Required work » Copy, without a single change, each line from the one that holds "D1: diode (A" to the bottom of the entries below, and drop any pictures.

####

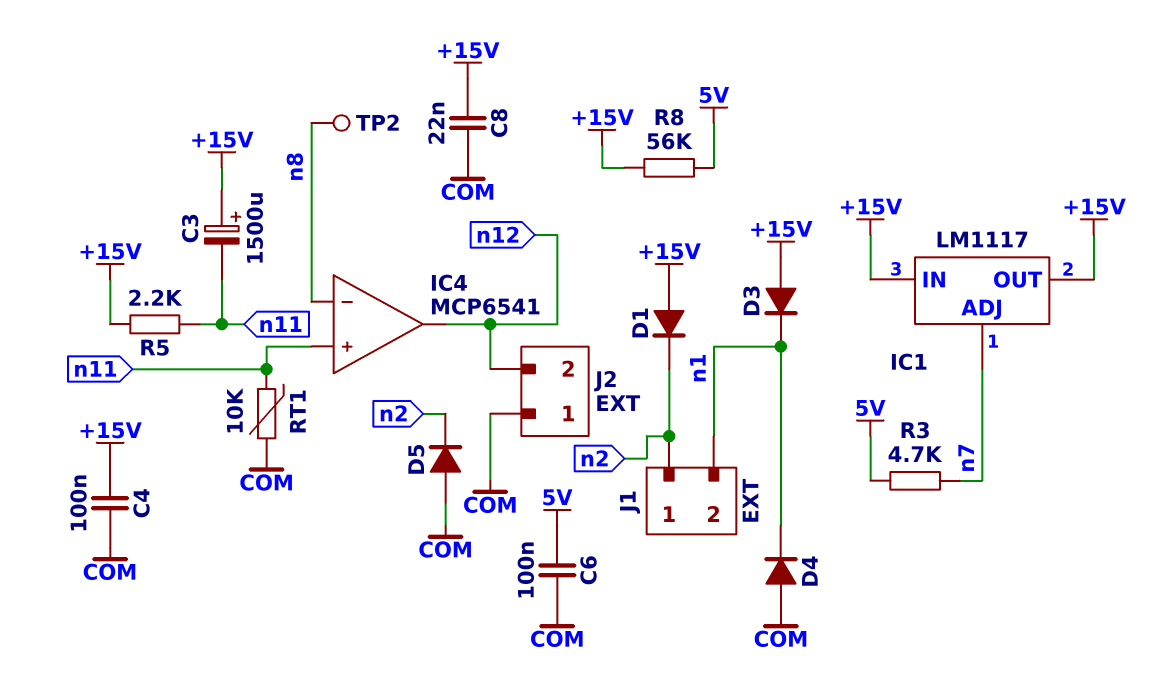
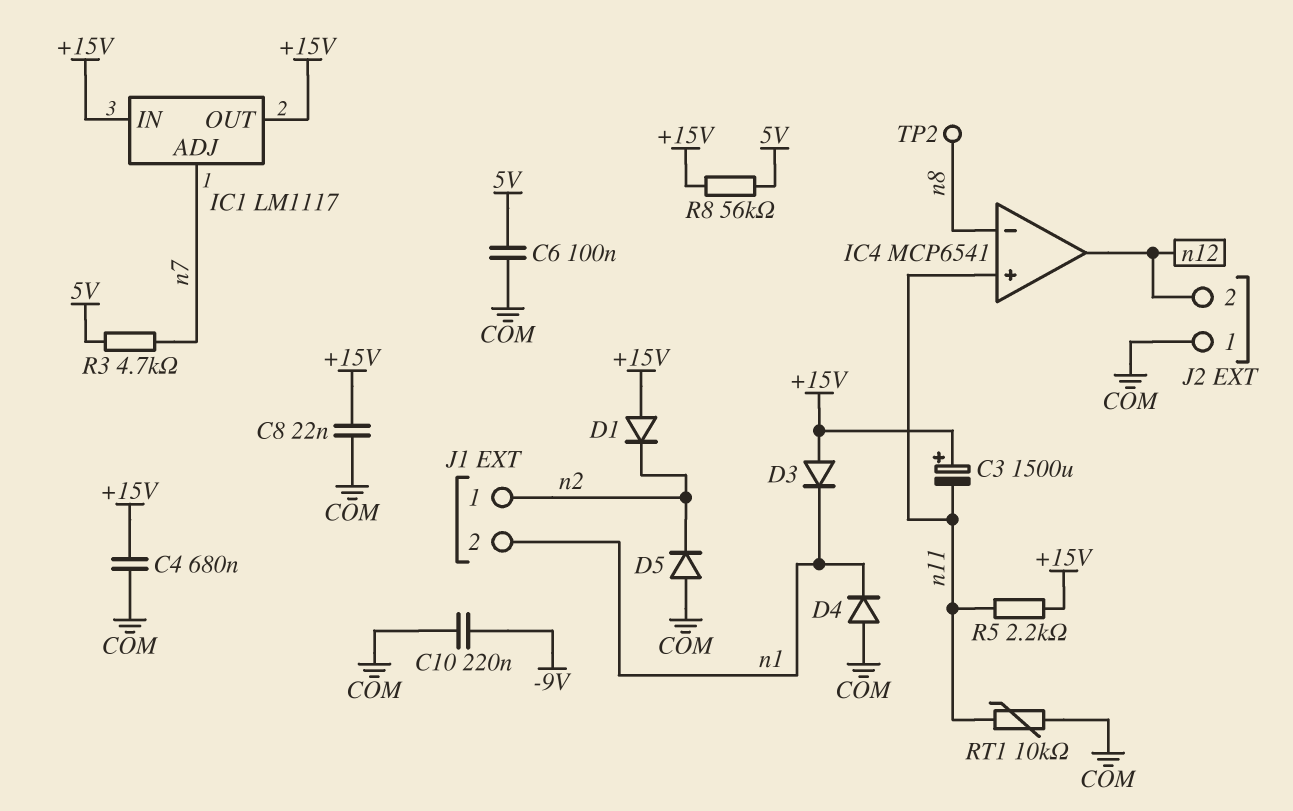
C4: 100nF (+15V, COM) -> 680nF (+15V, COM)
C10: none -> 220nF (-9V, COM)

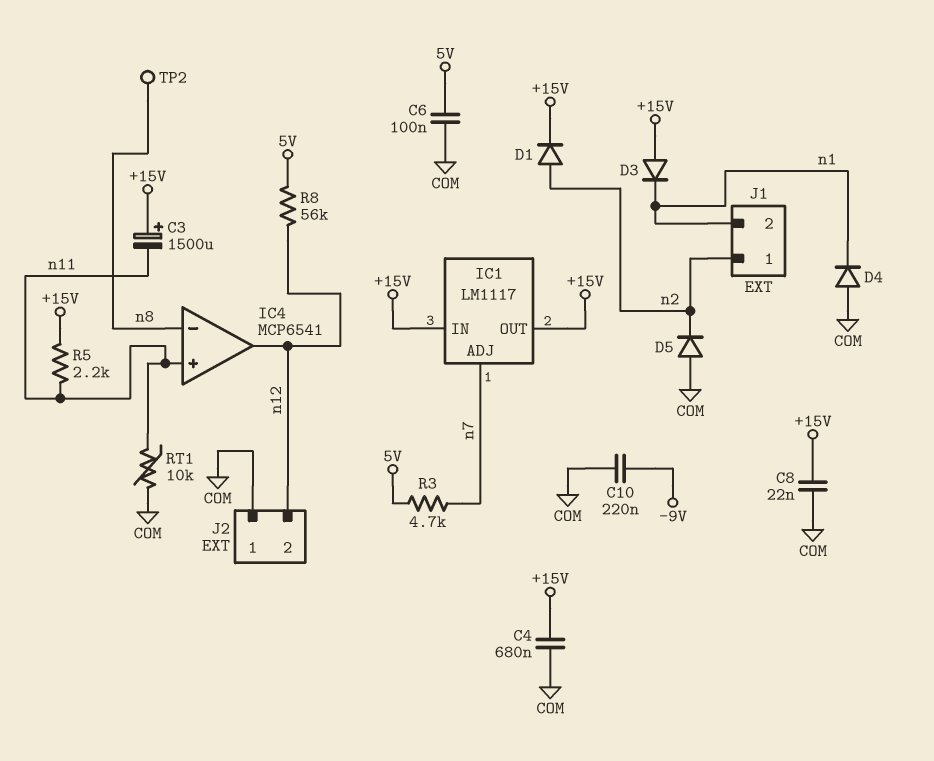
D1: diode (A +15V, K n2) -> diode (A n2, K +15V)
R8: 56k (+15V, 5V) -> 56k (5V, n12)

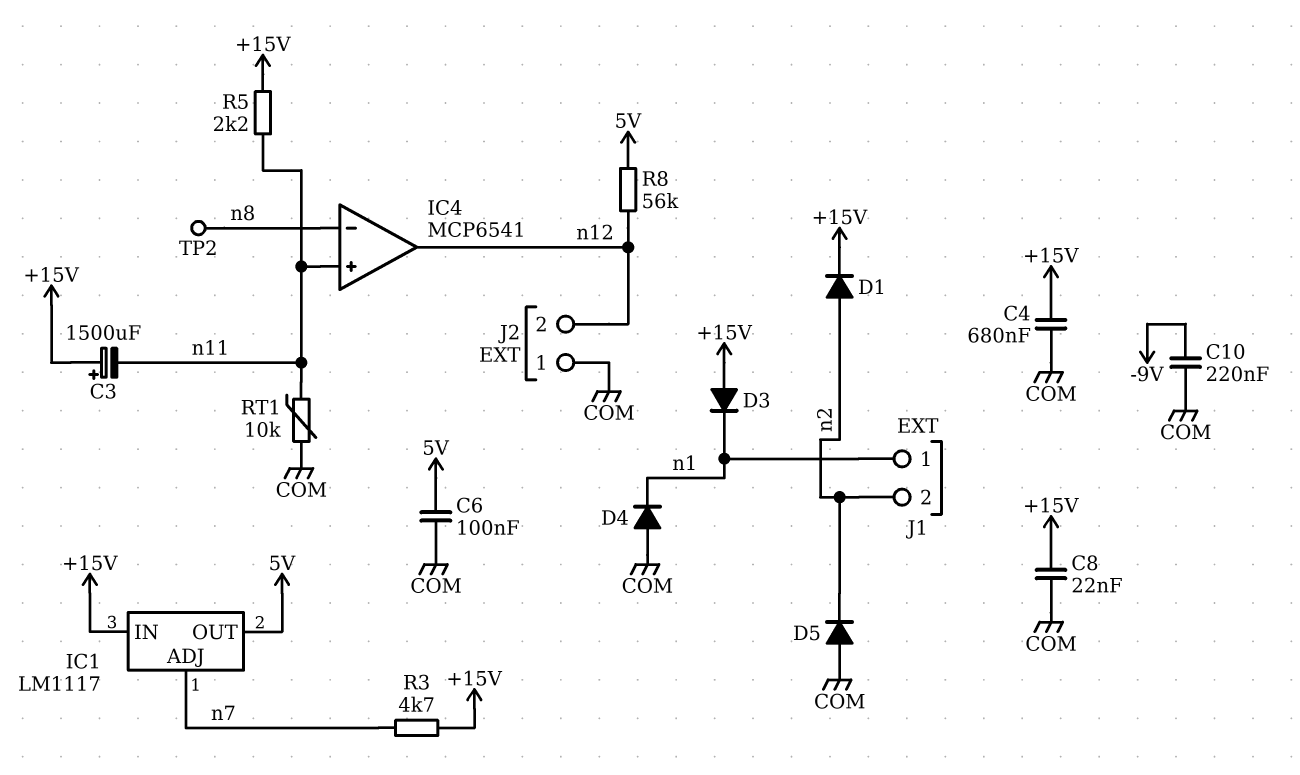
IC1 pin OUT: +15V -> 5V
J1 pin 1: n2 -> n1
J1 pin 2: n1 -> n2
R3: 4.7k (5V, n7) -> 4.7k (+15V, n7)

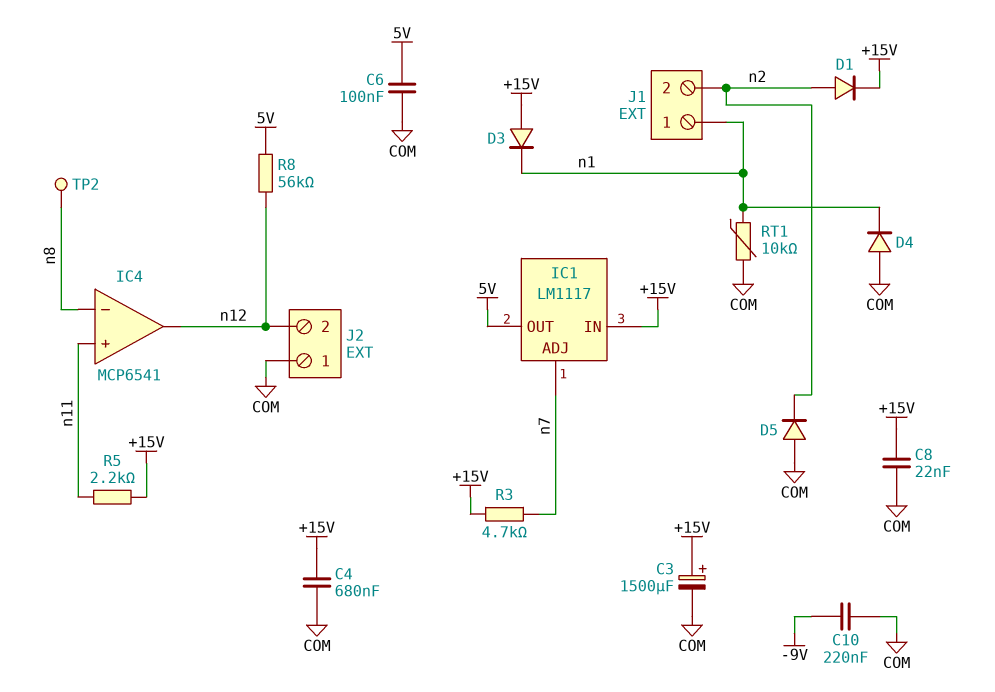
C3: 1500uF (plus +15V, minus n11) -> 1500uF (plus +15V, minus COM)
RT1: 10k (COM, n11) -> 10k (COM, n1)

####

Result of this exercise »
D1: diode (A +15V, K n2) -> diode (A n2, K +15V)
R8: 56k (+15V, 5V) -> 56k (5V, n12)

IC1 pin OUT: +15V -> 5V
J1 pin 1: n2 -> n1
J1 pin 2: n1 -> n2
R3: 4.7k (5V, n7) -> 4.7k (+15V, n7)

C3: 1500uF (plus +15V, minus n11) -> 1500uF (plus +15V, minus COM)
RT1: 10k (COM, n11) -> 10k (COM, n1)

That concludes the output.